_Work task:_ The expected output is a copy of every line in the records with the string "blue".

_Data under study:_
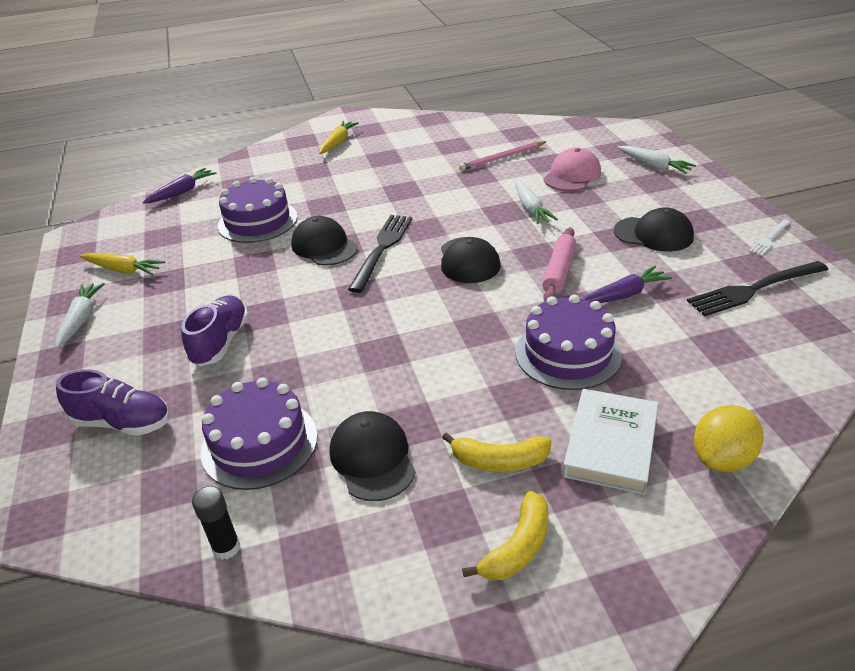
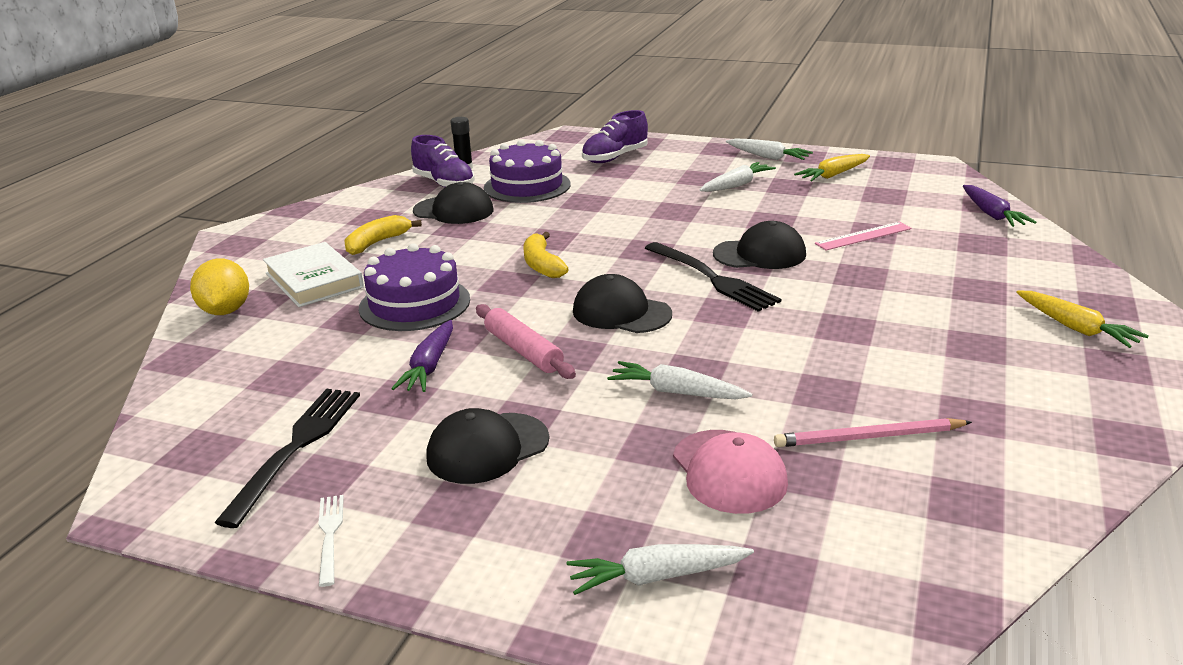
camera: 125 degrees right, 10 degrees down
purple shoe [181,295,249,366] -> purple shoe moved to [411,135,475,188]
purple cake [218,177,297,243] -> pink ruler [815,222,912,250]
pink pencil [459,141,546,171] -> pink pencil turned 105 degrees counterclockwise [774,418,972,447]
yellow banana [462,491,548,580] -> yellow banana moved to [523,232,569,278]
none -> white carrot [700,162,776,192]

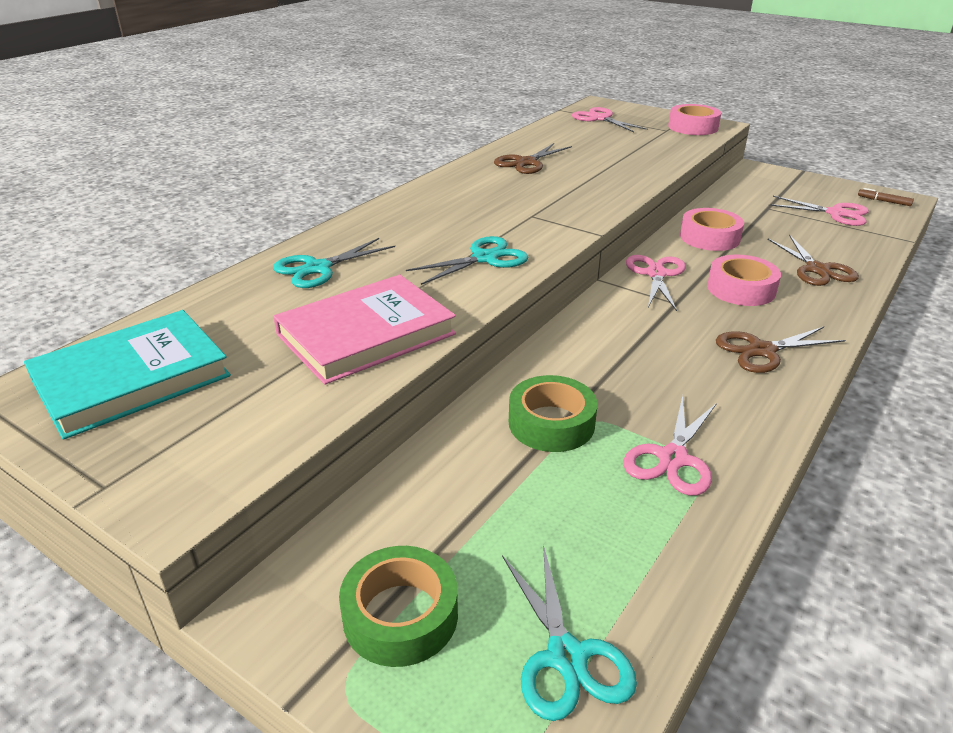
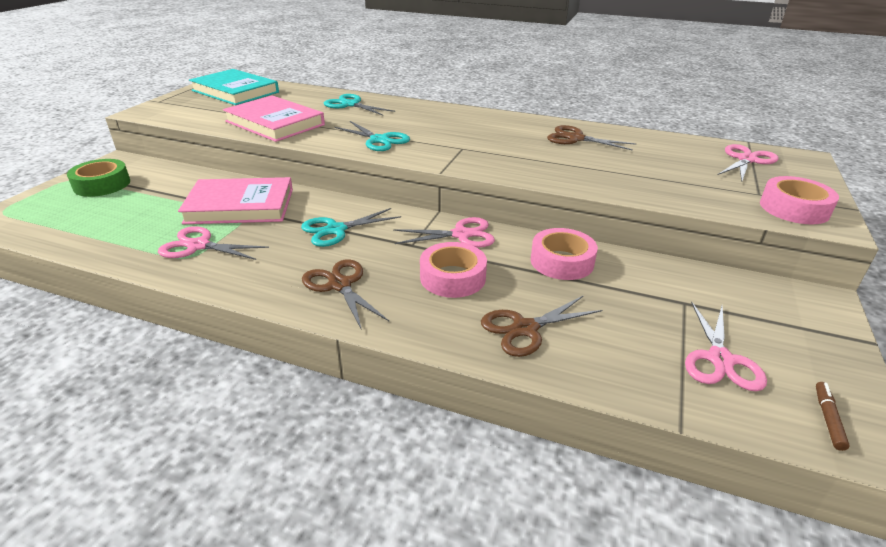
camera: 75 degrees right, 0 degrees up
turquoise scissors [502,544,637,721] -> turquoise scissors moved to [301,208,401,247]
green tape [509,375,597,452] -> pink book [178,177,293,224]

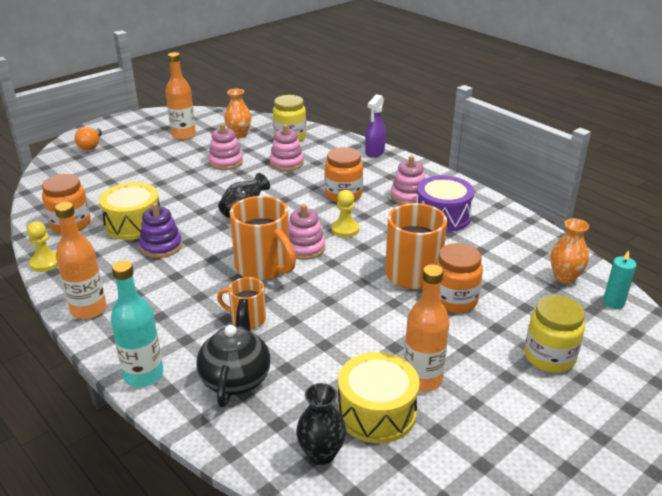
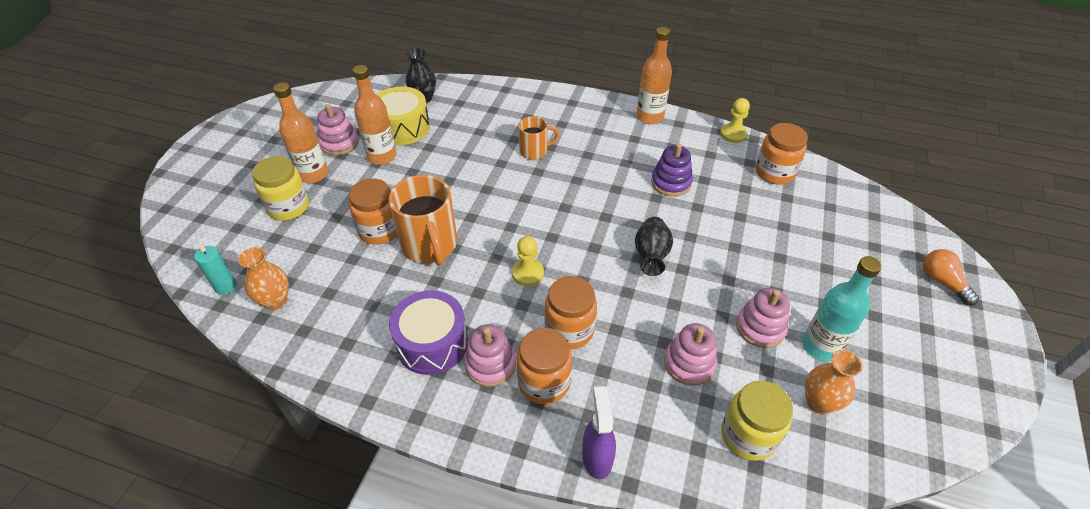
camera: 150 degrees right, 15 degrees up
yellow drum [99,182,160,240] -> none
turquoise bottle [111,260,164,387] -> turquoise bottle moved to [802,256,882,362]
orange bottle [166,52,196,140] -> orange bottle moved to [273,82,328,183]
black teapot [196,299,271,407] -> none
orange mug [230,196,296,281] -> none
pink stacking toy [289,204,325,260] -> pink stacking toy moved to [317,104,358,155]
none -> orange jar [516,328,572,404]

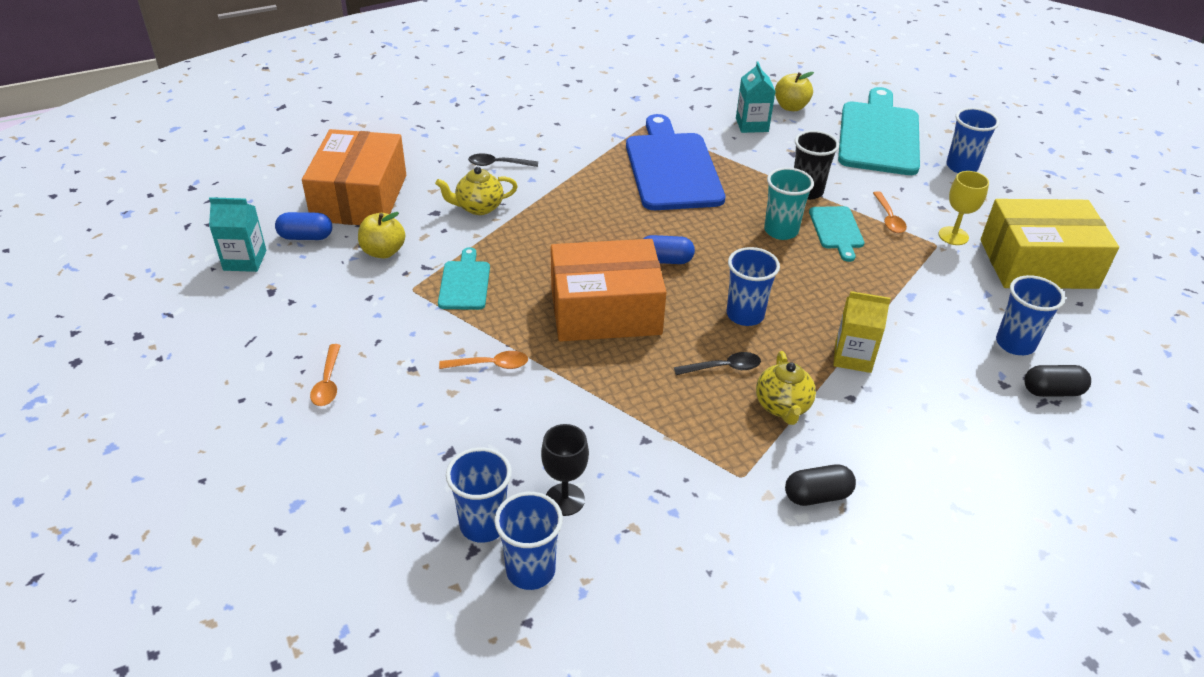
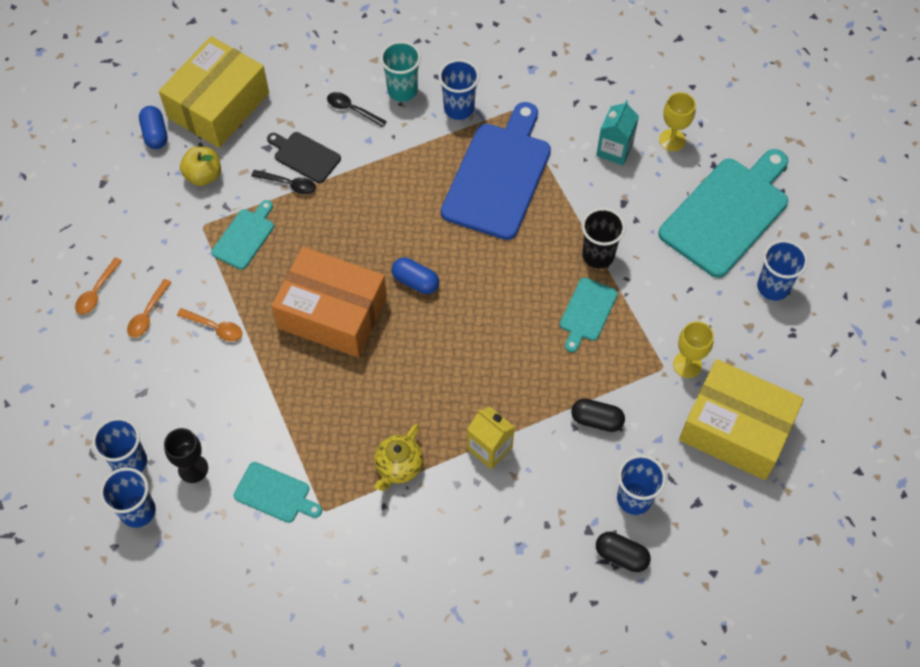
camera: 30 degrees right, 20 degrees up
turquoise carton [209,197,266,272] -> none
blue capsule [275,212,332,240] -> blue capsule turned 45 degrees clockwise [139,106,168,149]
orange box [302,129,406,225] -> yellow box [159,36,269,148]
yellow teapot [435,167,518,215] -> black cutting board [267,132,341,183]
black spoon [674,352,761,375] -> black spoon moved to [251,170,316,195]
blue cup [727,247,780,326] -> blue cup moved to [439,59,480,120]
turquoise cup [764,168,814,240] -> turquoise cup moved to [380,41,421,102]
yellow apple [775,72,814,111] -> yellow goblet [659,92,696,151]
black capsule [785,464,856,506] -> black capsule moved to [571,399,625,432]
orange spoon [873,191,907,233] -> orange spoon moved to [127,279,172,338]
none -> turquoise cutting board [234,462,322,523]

_Task output:_
blue capsule [275,212,332,240] -> blue capsule turned 45 degrees clockwise [139,106,168,149]
blue cup [727,247,780,326] -> blue cup moved to [439,59,480,120]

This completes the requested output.